▶ [WORK TO DO]
Pull out every line of the records that contains the string "instrumentName", matching case exactly.

▶ [EXTRACTED DATA]
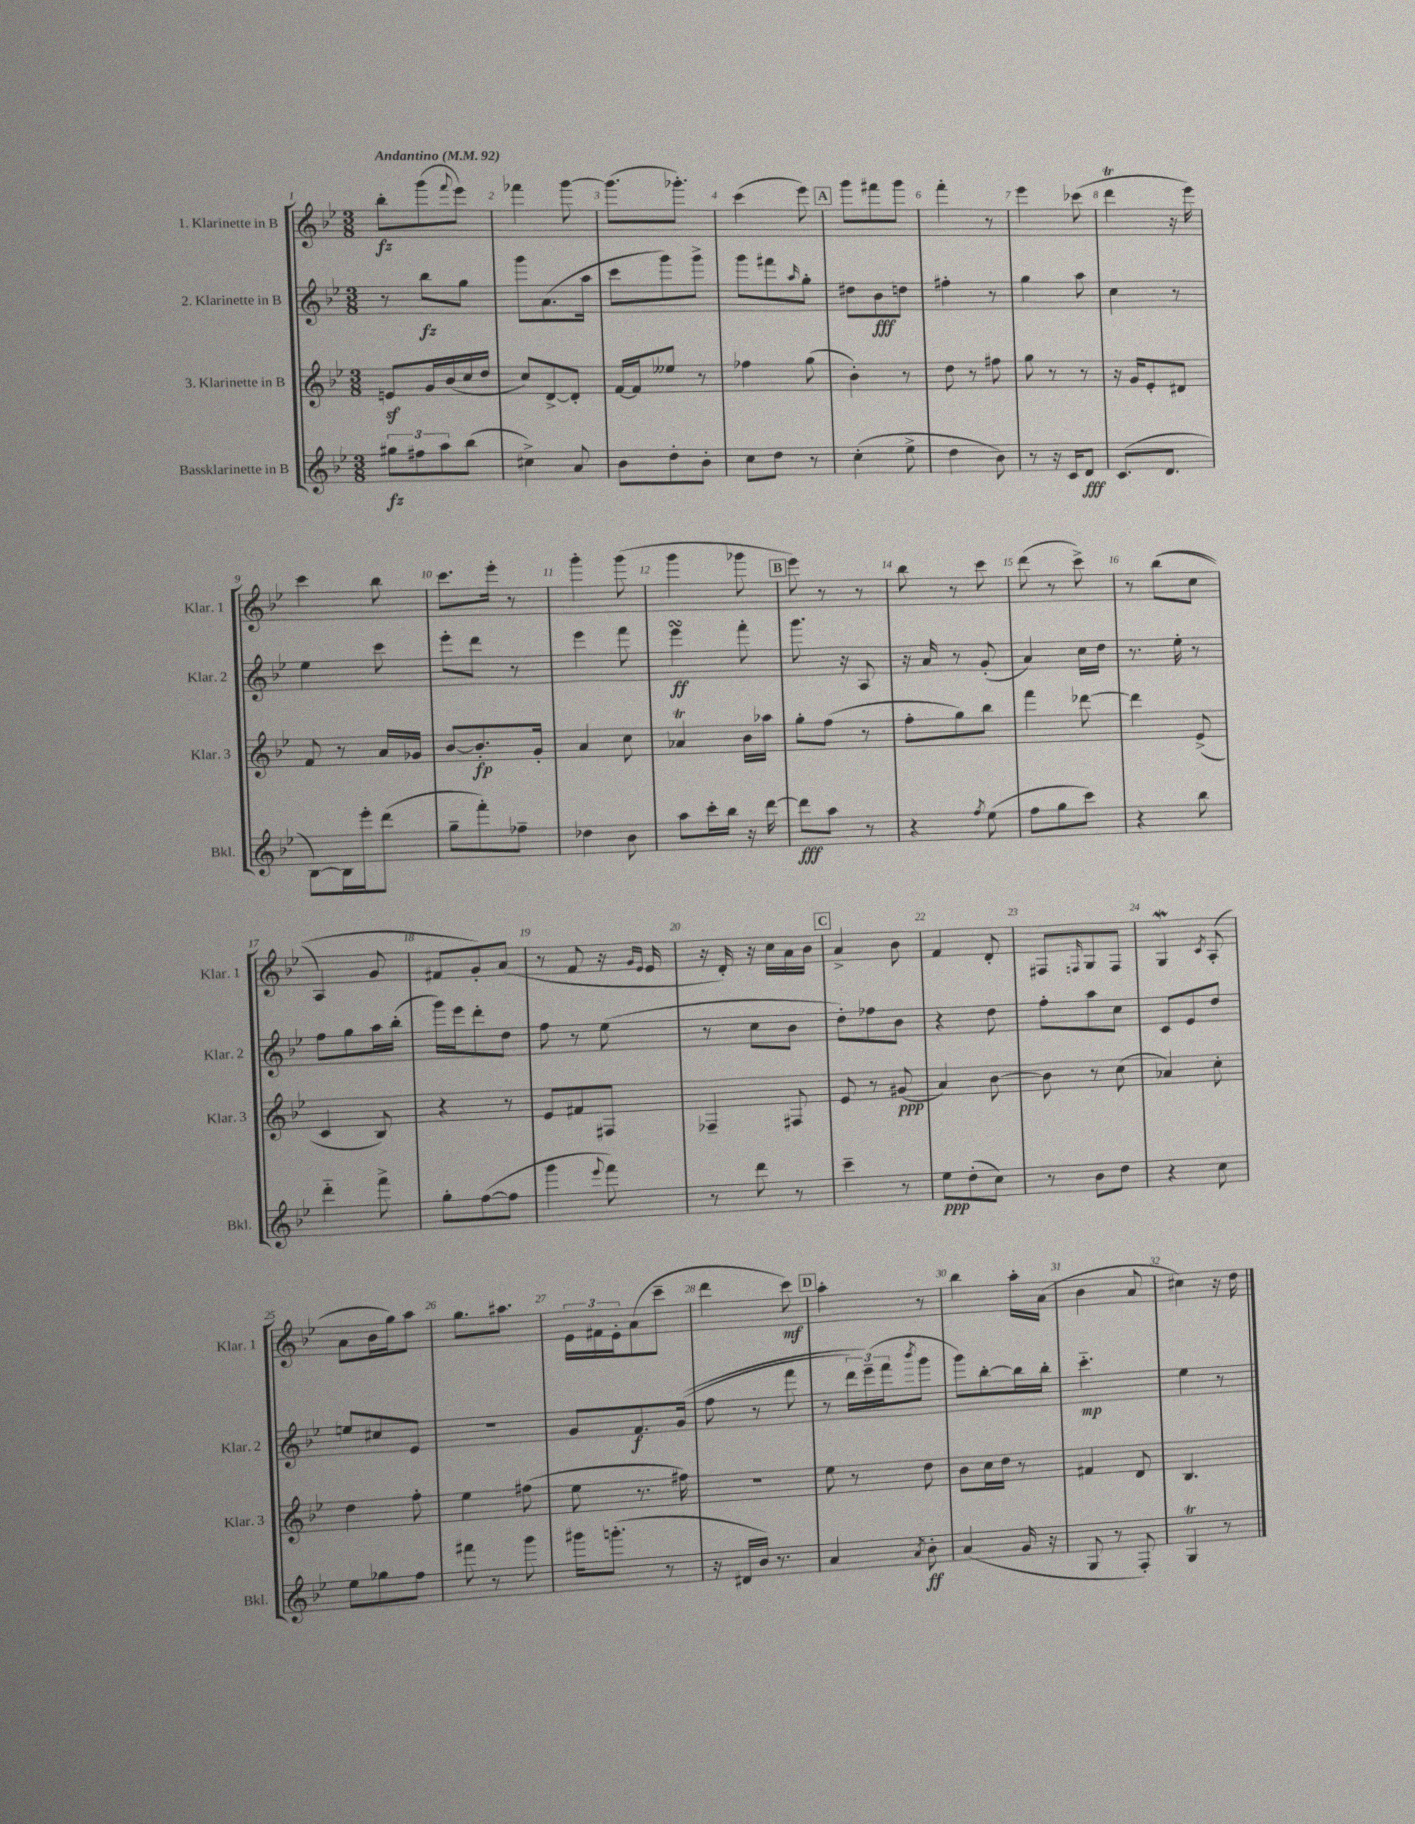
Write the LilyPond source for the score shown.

<<
\new StaffGroup <<
\new Staff = "s0" \with { instrumentName = "1. Klarinette in B" shortInstrumentName = "Klar. 1" } {
    \clef treble \key bes \major \numericTimeSignature \time 3/8 \tempo "Andantino" 4 = 92
    bes''8-.\fz g'''8( \appoggiatura { f'''8 } ees'''8) |
    fes'''4 g'''8~ |
    g'''8.( ges'''8.-.) |
    c'''4( ees'''8) |
    \mark \markup { \box "A" } g'''8 fis'''8 g'''8 |
    f'''4-. r8 |
    ees'''4 ces'''8( |
    d'''4\trill r16 ees'''16) |
    c'''4 bes''8 |
    c'''8. ees'''16-. r8 |
    g'''4-. g'''8( |
    g'''4 ges'''8 |
    \mark \markup { \box "B" } ees'''8) r8 r8 |
    bes''8 r8 c'''8 |
    d'''8( r8 c'''8->) |
    r8 bes''8(\( c''8 |
    a4) g'8 |
    fis'8 g'8-.\) a'8( |
    r8 f'8 r16 \grace { g'16 ees'16 } ees'16 |
    r16 d'16-.) r16 c''16 a'16 bes'16 |
    \mark \markup { \box "C" } a'4-> bes'8 |
    f'4 d'8-. |
    fis8 \grace { f16 } g8 f8 |
    g4\mordent \acciaccatura { c'8 } a8-.( |
    a'8 bes'16 g''16) a''8 |
    g''8. ais''8. |
    \tuplet 3/2 { ees'16 fis'16 ees'16-. } a'8( c'''8-- |
    d'''4 c'''8\mf) |
    \mark \markup { \box "D" } a''4-. r8 |
    bes''4 a''16-. a'16( |
    bes'4 a'8 |
    cis''4) r16 d''16 \bar "|." |
}
\new Staff = "s1" \with { instrumentName = "2. Klarinette in B" shortInstrumentName = "Klar. 2" } {
    \clef treble \key bes \major \numericTimeSignature \time 3/8
    r8 bes''8\fz g''8 |
    g'''8 a'8.( a''16 |
    c'''8 g'''8) g'''8-> |
    g'''8 fis'''8 \grace { a''16 } g''8-. |
    \mark \markup { \box "A" } dis''8 bes'8\fff d''8 |
    fis''4-. r8 |
    g''4 a''8 |
    c''4 r8 |
    ees''4 c'''8 |
    ees'''8-. d'''8 r8 |
    ees'''4 f'''8 |
    ees'''4\turn\ff f'''8-. |
    \mark \markup { \box "B" } g'''8. r16 a8 |
    r16 a'16 r8 g'8-.( |
    a'4) c''16 d''16 |
    r8. ees''16-. r8 |
    f''8 g''8 a''16 bes''16-.( |
    g'''16) ees'''16 d'''8-. d''8 |
    f''8 r8 ees''8( |
    r8 c''8 bes'8 |
    \mark \markup { \box "C" } d''8-.) fes''8 bes'8 |
    r4 d''8 |
    f''8-. a''8 c''8 |
    c'8 ees'8 d''8 |
    e''8 cis''8 ees'8 |
    R4. |
    g'8 f'8.\f g'16(\( |
    f''8 r8 f'''8 |
    \mark \markup { \box "D" } r8 \tuplet 3/2 { d'''16) ees'''16--(\) f'''16 } \acciaccatura { bes'''8 } g'''8 |
    g'''8) bes''8~-. bes''16 bes''16-. |
    c'''4.-_\mp |
    ees''4 r8 \bar "|." |
}
\new Staff = "s2" \with { instrumentName = "3. Klarinette in B" shortInstrumentName = "Klar. 3" } {
    \clef treble \key bes \major \numericTimeSignature \time 3/8
    e'8\sf g'16 bes'16( c''16 d''16 |
    c''8) d'8~-> d'8-. |
    f'16~ f'16 eeses''8 r8 |
    fes''4 g''8( |
    \mark \markup { \box "A" } bes'4-.) r8 |
    d''8 r8 fis''8 |
    g''8 r8 r8 |
    r16 g'16 ees'8-. dis'8 |
    f'8 r8 a'16 ges'16 |
    bes'8~ bes'8.-.\fp g'16-. |
    a'4 c''8 |
    aes'4\trill bes'16 aes''16 |
    \mark \markup { \box "B" } g''8-. f''8( r8 |
    f''8-. g''8) bes''8 |
    f'''4 des'''8~ |
    des'''4 ees'8->( |
    c'4 bes8) |
    r4 r8 |
    ees'8 fis'8 fis8 |
    fes4-- fis8 |
    \mark \markup { \box "C" } ees'8 r8 gis'8\ppp( |
    a'4) bes'8~ |
    bes'8 r8 c''8( |
    aes'4) c''8-. |
    d''4 f''8-. |
    ees''4 fis''8( |
    ees''8 r8. fis''16) |
    R4. |
    \mark \markup { \box "D" } ees''8 r8 d''8 |
    bes'8 c''16 d''16 r8 |
    fis'4 d'8 |
    bes4. \bar "|." |
}
\new Staff = "s3" \with { instrumentName = "Bassklarinette in B" shortInstrumentName = "Bkl." } {
    \clef treble \key bes \major \numericTimeSignature \time 3/8
    \tuplet 3/2 { gis''8\fz fis''8 a''8 } bes''8( |
    cis''4->) a'8 |
    bes'8 d''8-. bes'8-. |
    c''8 d''8 r8 |
    \mark \markup { \box "A" } c''4-.( ees''8-> |
    d''4 bes'8) |
    r8 r16 c'16 d'8\fff |
    c'8.( d'8. |
    bes8~) bes16 ees'''16-. d'''8( |
    g''8-- f'''8-.) fes''8-- |
    des''4 bes'8 |
    a''8 c'''16-. bes''16 r16 d'''16~ |
    \mark \markup { \box "B" } d'''8\fff a''8 r8 |
    r4 \acciaccatura { f''8 } ees''8( |
    f''8 g''8 c'''8) |
    r4 bes''8 |
    d'''4-_ f'''8-> |
    g''8-. f''8~( f''8 |
    g'''4 \appoggiatura { ees'''8 } f'''8) |
    r8 d'''8 r8 |
    \mark \markup { \box "C" } c'''4-- r8 |
    ees''8\ppp d''8-.( c''8) |
    r8 bes'8 d''8 |
    r4 c''8 |
    ees''8 ges''8 f''8 |
    fis'''8 r8 g'''8 |
    gis'''16 g'''8.-.( r8 |
    r16 dis'16 bes'16) r8. |
    \mark \markup { \box "D" } a'4 \acciaccatura { a'8 } bes'8-.\ff |
    a'4( g'16 r16 |
    g8 r8 f8-.) |
    g4\trill r8 \bar "|." |
}
>>
>>
\layout { \context { \Score \override BarNumber.break-visibility = ##(#f #t #t) barNumberVisibility = #all-bar-numbers-visible } }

▶ [EXERCISE RESPONSE]
\new Staff = "s0" \with { instrumentName = "1. Klarinette in B" shortInstrumentName = "Klar. 1" } {
\new Staff = "s1" \with { instrumentName = "2. Klarinette in B" shortInstrumentName = "Klar. 2" } {
\new Staff = "s2" \with { instrumentName = "3. Klarinette in B" shortInstrumentName = "Klar. 3" } {
\new Staff = "s3" \with { instrumentName = "Bassklarinette in B" shortInstrumentName = "Bkl." } {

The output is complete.